==== Supplied records

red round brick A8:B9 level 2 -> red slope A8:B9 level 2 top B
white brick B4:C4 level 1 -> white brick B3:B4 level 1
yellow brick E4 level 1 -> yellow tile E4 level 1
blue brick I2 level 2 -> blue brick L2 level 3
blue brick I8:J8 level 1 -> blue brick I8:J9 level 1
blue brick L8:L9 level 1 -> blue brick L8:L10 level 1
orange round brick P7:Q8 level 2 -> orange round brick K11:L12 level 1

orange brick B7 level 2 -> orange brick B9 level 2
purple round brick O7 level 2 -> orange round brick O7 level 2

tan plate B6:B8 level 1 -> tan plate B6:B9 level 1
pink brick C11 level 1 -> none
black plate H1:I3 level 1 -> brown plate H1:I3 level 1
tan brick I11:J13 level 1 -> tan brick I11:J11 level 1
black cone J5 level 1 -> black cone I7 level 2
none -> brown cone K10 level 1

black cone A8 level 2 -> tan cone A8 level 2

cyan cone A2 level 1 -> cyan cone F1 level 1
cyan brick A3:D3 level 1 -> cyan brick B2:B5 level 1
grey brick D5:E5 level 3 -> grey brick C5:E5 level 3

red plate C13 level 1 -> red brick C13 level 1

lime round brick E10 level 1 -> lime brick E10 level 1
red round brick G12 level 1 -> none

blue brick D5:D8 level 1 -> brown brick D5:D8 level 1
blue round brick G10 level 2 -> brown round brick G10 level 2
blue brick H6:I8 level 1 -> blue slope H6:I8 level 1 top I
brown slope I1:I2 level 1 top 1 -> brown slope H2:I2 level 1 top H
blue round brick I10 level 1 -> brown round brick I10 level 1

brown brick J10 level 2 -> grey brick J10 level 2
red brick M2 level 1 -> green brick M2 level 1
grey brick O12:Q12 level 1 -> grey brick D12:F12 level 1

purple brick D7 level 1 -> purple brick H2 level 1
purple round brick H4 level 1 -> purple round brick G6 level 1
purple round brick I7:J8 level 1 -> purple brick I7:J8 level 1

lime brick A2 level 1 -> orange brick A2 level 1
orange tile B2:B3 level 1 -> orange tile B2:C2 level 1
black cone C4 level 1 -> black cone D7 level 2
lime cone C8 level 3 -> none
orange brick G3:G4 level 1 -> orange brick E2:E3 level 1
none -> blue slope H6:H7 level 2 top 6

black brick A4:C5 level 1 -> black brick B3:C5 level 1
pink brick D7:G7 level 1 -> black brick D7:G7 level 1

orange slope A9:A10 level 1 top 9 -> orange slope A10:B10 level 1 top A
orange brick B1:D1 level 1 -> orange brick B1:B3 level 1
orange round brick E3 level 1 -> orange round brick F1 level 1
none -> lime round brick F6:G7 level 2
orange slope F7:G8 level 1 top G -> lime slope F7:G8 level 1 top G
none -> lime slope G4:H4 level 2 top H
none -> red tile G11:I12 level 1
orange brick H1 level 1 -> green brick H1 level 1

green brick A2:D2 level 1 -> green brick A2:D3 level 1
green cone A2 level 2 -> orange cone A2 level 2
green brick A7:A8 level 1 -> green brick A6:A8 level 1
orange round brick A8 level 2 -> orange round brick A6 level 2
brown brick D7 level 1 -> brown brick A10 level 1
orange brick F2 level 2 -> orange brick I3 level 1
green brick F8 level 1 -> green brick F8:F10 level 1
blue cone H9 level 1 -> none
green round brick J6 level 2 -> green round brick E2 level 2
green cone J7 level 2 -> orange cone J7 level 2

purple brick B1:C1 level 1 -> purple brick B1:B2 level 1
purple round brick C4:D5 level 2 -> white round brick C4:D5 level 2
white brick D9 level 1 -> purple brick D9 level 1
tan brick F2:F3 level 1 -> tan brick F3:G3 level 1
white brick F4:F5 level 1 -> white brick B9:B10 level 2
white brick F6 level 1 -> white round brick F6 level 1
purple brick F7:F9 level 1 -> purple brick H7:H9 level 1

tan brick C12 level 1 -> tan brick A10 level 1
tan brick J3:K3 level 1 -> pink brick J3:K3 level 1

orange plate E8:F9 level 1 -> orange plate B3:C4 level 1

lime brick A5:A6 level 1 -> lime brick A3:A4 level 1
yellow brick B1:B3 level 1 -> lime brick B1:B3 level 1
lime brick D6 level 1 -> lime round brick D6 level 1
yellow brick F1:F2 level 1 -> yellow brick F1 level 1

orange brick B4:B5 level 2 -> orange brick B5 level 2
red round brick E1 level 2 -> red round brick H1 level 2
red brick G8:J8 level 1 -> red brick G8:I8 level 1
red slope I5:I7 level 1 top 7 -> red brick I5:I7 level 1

========

# [Task to carry out]
Everything from the line with "lime brick A2" through the line with "white brick D9" in the listing above must be retyped exactly, with nothing added.

# [Response to the exercise]
lime brick A2 level 1 -> orange brick A2 level 1
orange tile B2:B3 level 1 -> orange tile B2:C2 level 1
black cone C4 level 1 -> black cone D7 level 2
lime cone C8 level 3 -> none
orange brick G3:G4 level 1 -> orange brick E2:E3 level 1
none -> blue slope H6:H7 level 2 top 6

black brick A4:C5 level 1 -> black brick B3:C5 level 1
pink brick D7:G7 level 1 -> black brick D7:G7 level 1

orange slope A9:A10 level 1 top 9 -> orange slope A10:B10 level 1 top A
orange brick B1:D1 level 1 -> orange brick B1:B3 level 1
orange round brick E3 level 1 -> orange round brick F1 level 1
none -> lime round brick F6:G7 level 2
orange slope F7:G8 level 1 top G -> lime slope F7:G8 level 1 top G
none -> lime slope G4:H4 level 2 top H
none -> red tile G11:I12 level 1
orange brick H1 level 1 -> green brick H1 level 1

green brick A2:D2 level 1 -> green brick A2:D3 level 1
green cone A2 level 2 -> orange cone A2 level 2
green brick A7:A8 level 1 -> green brick A6:A8 level 1
orange round brick A8 level 2 -> orange round brick A6 level 2
brown brick D7 level 1 -> brown brick A10 level 1
orange brick F2 level 2 -> orange brick I3 level 1
green brick F8 level 1 -> green brick F8:F10 level 1
blue cone H9 level 1 -> none
green round brick J6 level 2 -> green round brick E2 level 2
green cone J7 level 2 -> orange cone J7 level 2

purple brick B1:C1 level 1 -> purple brick B1:B2 level 1
purple round brick C4:D5 level 2 -> white round brick C4:D5 level 2
white brick D9 level 1 -> purple brick D9 level 1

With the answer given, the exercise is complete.